Your output should reproduce each entry exactly, with none of its pictures.

**Stored data:**
===============
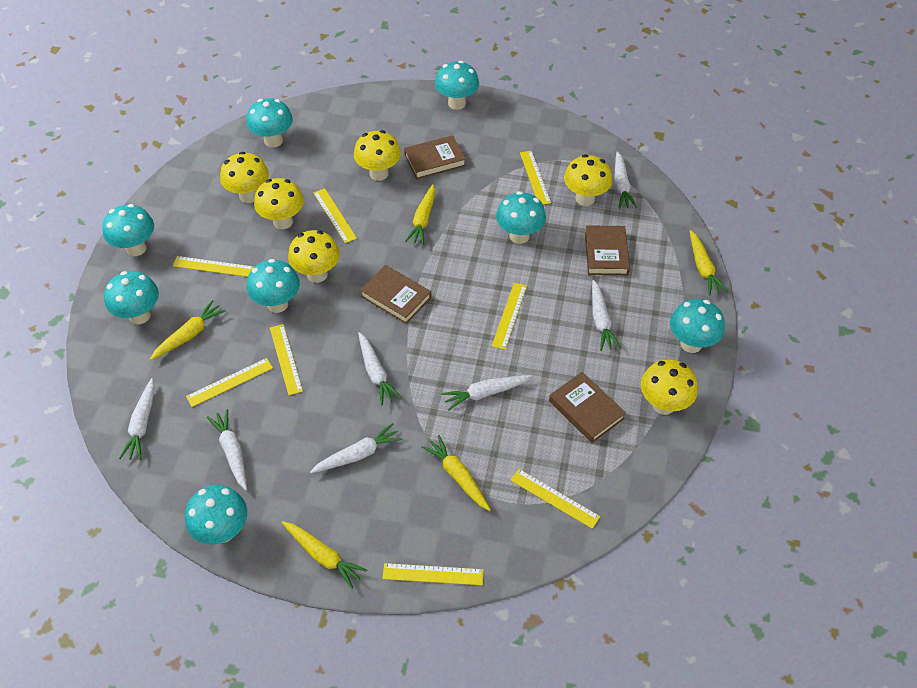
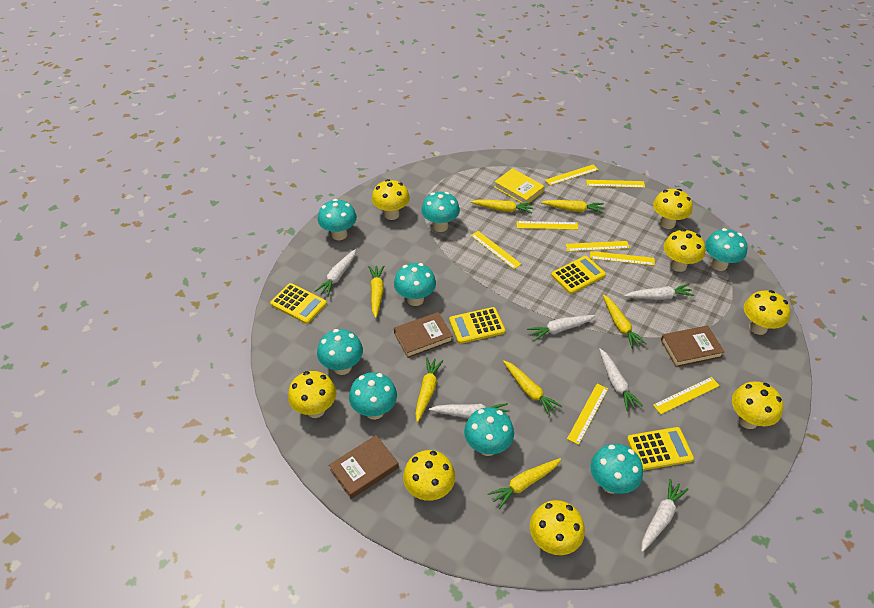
brown book: 4 -> 3
white carrot: 7 -> 6
yellow book: 0 -> 1
yellow calculator: 0 -> 4
yellow carrot: 5 -> 7
yellow mushroom: 6 -> 8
===============
**SOLUTION TO THE PROBLEM:**
brown book: 4 -> 3
white carrot: 7 -> 6
yellow book: 0 -> 1
yellow calculator: 0 -> 4
yellow carrot: 5 -> 7
yellow mushroom: 6 -> 8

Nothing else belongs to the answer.